Your goal → What you return should be the complete data below, word for word, with no pictures in it.

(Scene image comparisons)

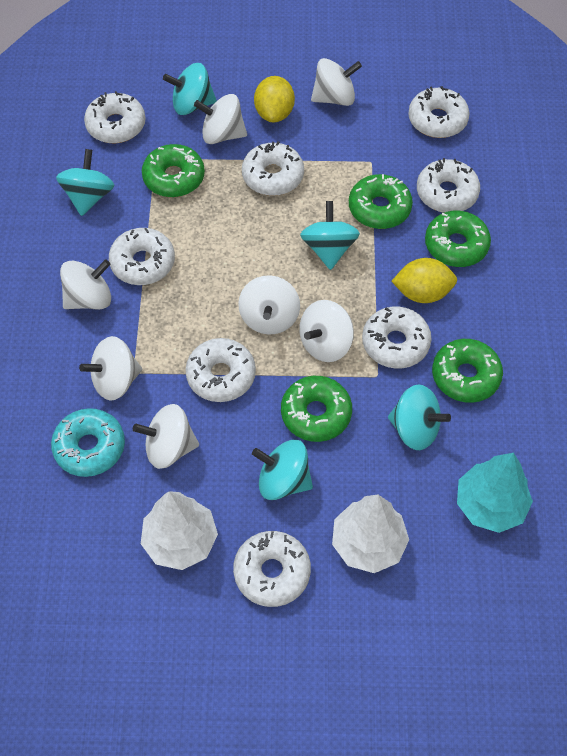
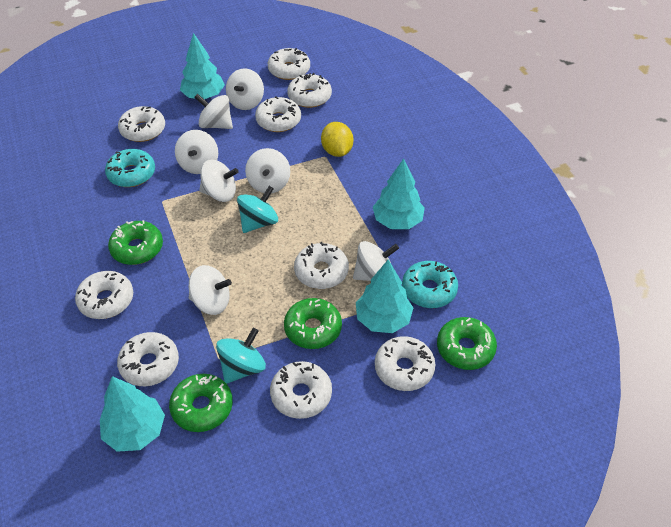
green donut: 5 -> 4
turquoise donut: 1 -> 2
turquoise spinning top: 5 -> 2
turquoise tree: 1 -> 4
white donut: 8 -> 9
white tree: 2 -> 0
yellow lemon: 2 -> 1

Reply →
green donut: 5 -> 4
turquoise donut: 1 -> 2
turquoise spinning top: 5 -> 2
turquoise tree: 1 -> 4
white donut: 8 -> 9
white tree: 2 -> 0
yellow lemon: 2 -> 1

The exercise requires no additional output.